## AVAILABLE RECORDS
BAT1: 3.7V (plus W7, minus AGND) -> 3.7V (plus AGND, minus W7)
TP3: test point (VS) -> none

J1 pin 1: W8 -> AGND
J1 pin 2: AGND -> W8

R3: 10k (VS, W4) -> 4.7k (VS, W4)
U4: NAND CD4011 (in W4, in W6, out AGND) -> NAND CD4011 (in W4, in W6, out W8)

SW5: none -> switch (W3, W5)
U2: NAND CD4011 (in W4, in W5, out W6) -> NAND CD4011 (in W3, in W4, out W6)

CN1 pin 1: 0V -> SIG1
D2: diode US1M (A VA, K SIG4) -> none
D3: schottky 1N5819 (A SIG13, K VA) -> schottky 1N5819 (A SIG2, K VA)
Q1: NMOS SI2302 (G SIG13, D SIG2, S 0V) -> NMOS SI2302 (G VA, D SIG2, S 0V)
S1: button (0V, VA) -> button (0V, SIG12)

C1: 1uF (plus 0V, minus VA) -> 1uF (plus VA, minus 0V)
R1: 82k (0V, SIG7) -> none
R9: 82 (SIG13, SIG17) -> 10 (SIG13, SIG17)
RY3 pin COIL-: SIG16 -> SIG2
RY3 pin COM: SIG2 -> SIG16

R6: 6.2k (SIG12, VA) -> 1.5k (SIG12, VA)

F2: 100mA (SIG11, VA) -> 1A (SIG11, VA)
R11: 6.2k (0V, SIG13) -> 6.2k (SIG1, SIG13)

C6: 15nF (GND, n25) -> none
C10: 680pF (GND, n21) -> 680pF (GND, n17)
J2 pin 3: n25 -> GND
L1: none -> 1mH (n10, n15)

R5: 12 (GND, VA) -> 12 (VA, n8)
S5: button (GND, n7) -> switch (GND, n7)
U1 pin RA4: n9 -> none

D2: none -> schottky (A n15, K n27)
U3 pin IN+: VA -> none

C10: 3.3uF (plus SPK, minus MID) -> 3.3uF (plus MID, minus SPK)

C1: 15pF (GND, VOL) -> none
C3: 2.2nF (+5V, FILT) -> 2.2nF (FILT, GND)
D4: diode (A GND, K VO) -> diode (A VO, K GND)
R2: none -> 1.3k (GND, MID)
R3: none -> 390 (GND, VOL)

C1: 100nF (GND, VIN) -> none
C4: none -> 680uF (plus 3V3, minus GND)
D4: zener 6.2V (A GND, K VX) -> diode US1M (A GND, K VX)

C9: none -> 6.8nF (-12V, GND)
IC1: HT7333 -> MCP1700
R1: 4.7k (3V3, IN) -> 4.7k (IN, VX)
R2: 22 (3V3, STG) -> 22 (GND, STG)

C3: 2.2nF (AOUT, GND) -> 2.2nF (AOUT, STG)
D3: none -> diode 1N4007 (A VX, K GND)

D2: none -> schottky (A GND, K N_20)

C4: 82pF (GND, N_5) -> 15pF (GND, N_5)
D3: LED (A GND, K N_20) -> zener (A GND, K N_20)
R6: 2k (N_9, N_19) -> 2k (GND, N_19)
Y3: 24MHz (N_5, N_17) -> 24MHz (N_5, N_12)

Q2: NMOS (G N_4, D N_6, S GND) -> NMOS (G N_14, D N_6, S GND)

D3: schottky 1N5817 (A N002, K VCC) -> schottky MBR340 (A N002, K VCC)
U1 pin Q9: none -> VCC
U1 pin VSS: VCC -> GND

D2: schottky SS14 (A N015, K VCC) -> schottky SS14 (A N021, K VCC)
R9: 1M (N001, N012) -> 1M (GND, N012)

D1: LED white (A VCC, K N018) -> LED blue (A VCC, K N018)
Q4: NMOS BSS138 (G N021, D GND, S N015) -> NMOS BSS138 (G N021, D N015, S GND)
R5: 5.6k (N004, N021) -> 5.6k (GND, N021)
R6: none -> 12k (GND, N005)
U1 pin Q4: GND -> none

## REQUIRED WORK
Restate the final lines of the listing above word for word, beginning at the line that contains "U1 pin VSS: VCC -> GND".

## FINAL ANSWER
U1 pin VSS: VCC -> GND

D2: schottky SS14 (A N015, K VCC) -> schottky SS14 (A N021, K VCC)
R9: 1M (N001, N012) -> 1M (GND, N012)

D1: LED white (A VCC, K N018) -> LED blue (A VCC, K N018)
Q4: NMOS BSS138 (G N021, D GND, S N015) -> NMOS BSS138 (G N021, D N015, S GND)
R5: 5.6k (N004, N021) -> 5.6k (GND, N021)
R6: none -> 12k (GND, N005)
U1 pin Q4: GND -> none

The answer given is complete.